-- EXTRACTED ENTRIES follows --

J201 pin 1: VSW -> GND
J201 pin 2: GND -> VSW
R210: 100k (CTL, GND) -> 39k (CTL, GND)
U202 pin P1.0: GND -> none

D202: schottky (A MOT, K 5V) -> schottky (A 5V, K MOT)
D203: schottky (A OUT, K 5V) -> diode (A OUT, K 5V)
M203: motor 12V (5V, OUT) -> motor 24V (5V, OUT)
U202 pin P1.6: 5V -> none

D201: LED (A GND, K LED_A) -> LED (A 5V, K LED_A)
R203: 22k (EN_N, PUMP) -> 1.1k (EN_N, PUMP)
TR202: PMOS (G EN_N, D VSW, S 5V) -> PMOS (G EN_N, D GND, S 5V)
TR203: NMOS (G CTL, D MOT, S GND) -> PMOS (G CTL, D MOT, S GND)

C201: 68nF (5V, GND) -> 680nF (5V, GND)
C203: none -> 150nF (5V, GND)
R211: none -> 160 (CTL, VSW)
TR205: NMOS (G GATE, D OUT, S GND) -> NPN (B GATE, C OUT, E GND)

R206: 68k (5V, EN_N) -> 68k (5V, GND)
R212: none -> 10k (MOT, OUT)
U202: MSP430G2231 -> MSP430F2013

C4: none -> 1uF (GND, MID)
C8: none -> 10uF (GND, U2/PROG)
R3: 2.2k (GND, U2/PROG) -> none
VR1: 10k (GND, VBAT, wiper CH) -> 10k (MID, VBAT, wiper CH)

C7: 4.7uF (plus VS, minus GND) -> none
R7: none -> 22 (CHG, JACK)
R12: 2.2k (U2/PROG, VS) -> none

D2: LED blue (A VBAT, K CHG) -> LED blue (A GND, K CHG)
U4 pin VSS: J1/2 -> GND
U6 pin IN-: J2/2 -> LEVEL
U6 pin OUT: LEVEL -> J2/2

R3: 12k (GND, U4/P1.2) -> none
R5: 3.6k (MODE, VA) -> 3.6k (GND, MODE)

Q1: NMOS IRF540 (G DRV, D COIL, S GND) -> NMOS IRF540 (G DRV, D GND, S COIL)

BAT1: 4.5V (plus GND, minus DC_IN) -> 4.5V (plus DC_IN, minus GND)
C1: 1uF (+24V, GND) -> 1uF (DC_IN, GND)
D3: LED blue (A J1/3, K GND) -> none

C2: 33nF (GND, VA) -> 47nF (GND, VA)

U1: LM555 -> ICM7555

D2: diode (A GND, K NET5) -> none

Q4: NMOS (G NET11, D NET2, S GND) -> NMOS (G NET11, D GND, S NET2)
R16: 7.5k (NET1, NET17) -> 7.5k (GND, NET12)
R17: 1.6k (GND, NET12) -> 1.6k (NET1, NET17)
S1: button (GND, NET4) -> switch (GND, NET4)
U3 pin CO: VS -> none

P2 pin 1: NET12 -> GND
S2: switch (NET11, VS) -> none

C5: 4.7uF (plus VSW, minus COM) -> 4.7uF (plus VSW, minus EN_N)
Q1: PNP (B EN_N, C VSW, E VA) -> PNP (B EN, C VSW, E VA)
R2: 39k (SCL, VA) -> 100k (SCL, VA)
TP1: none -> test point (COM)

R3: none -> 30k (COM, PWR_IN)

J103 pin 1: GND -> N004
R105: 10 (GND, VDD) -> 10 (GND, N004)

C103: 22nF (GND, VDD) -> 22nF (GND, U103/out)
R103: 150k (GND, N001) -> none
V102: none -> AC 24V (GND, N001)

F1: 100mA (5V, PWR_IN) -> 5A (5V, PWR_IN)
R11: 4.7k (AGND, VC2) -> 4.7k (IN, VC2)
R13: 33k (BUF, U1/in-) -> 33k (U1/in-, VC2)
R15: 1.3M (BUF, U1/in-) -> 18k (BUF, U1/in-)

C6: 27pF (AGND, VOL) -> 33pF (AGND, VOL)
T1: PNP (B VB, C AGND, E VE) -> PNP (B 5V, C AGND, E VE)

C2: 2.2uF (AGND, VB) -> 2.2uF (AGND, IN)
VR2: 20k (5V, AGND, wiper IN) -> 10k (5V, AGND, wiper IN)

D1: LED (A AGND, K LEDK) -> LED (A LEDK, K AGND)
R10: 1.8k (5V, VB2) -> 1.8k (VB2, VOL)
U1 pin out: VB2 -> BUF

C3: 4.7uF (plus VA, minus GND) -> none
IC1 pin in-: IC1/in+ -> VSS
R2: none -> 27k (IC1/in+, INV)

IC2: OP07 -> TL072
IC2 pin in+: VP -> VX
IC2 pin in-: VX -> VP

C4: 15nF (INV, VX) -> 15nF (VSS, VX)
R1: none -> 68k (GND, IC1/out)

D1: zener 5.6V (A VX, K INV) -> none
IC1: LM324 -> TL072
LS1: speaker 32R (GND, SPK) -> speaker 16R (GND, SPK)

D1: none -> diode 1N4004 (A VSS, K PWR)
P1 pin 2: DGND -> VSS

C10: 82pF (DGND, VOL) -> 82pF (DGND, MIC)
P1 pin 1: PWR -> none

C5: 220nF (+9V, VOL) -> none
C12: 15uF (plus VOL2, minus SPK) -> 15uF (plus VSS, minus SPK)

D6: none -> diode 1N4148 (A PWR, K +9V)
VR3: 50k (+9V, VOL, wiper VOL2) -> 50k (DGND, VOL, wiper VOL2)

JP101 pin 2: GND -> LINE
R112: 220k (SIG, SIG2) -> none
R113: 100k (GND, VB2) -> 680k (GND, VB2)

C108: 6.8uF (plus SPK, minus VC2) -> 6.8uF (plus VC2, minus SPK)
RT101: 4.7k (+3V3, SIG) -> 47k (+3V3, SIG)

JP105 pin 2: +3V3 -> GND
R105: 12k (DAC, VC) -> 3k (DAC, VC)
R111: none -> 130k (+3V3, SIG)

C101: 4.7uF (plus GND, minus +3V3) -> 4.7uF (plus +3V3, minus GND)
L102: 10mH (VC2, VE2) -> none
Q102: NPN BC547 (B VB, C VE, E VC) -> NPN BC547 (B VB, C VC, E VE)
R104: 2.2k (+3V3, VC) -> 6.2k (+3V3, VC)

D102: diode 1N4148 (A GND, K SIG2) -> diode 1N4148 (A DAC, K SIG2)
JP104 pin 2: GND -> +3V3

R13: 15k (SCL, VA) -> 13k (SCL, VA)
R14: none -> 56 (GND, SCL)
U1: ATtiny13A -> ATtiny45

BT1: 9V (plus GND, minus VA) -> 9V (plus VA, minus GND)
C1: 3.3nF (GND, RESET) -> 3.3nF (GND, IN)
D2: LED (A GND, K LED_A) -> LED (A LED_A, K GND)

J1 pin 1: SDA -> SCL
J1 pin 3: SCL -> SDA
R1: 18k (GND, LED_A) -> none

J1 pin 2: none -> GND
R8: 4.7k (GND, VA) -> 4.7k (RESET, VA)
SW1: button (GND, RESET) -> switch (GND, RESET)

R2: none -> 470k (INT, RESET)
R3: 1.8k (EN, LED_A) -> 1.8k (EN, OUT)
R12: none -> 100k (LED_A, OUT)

-- EXTRACTED ENTRIES concluded --

■ **WORK ORDER**: From the listing above, return the lines starting at the one with "R3: 12k (GND, U4/P1.2) -> none" and ending at the one with "P1 pin 1: PWR -> none", both kept, exactly as they appear and nothing more.

■ **TASK RESPONSE**:
R3: 12k (GND, U4/P1.2) -> none
R5: 3.6k (MODE, VA) -> 3.6k (GND, MODE)

Q1: NMOS IRF540 (G DRV, D COIL, S GND) -> NMOS IRF540 (G DRV, D GND, S COIL)

BAT1: 4.5V (plus GND, minus DC_IN) -> 4.5V (plus DC_IN, minus GND)
C1: 1uF (+24V, GND) -> 1uF (DC_IN, GND)
D3: LED blue (A J1/3, K GND) -> none

C2: 33nF (GND, VA) -> 47nF (GND, VA)

U1: LM555 -> ICM7555

D2: diode (A GND, K NET5) -> none

Q4: NMOS (G NET11, D NET2, S GND) -> NMOS (G NET11, D GND, S NET2)
R16: 7.5k (NET1, NET17) -> 7.5k (GND, NET12)
R17: 1.6k (GND, NET12) -> 1.6k (NET1, NET17)
S1: button (GND, NET4) -> switch (GND, NET4)
U3 pin CO: VS -> none

P2 pin 1: NET12 -> GND
S2: switch (NET11, VS) -> none

C5: 4.7uF (plus VSW, minus COM) -> 4.7uF (plus VSW, minus EN_N)
Q1: PNP (B EN_N, C VSW, E VA) -> PNP (B EN, C VSW, E VA)
R2: 39k (SCL, VA) -> 100k (SCL, VA)
TP1: none -> test point (COM)

R3: none -> 30k (COM, PWR_IN)

J103 pin 1: GND -> N004
R105: 10 (GND, VDD) -> 10 (GND, N004)

C103: 22nF (GND, VDD) -> 22nF (GND, U103/out)
R103: 150k (GND, N001) -> none
V102: none -> AC 24V (GND, N001)

F1: 100mA (5V, PWR_IN) -> 5A (5V, PWR_IN)
R11: 4.7k (AGND, VC2) -> 4.7k (IN, VC2)
R13: 33k (BUF, U1/in-) -> 33k (U1/in-, VC2)
R15: 1.3M (BUF, U1/in-) -> 18k (BUF, U1/in-)

C6: 27pF (AGND, VOL) -> 33pF (AGND, VOL)
T1: PNP (B VB, C AGND, E VE) -> PNP (B 5V, C AGND, E VE)

C2: 2.2uF (AGND, VB) -> 2.2uF (AGND, IN)
VR2: 20k (5V, AGND, wiper IN) -> 10k (5V, AGND, wiper IN)

D1: LED (A AGND, K LEDK) -> LED (A LEDK, K AGND)
R10: 1.8k (5V, VB2) -> 1.8k (VB2, VOL)
U1 pin out: VB2 -> BUF

C3: 4.7uF (plus VA, minus GND) -> none
IC1 pin in-: IC1/in+ -> VSS
R2: none -> 27k (IC1/in+, INV)

IC2: OP07 -> TL072
IC2 pin in+: VP -> VX
IC2 pin in-: VX -> VP

C4: 15nF (INV, VX) -> 15nF (VSS, VX)
R1: none -> 68k (GND, IC1/out)

D1: zener 5.6V (A VX, K INV) -> none
IC1: LM324 -> TL072
LS1: speaker 32R (GND, SPK) -> speaker 16R (GND, SPK)

D1: none -> diode 1N4004 (A VSS, K PWR)
P1 pin 2: DGND -> VSS

C10: 82pF (DGND, VOL) -> 82pF (DGND, MIC)
P1 pin 1: PWR -> none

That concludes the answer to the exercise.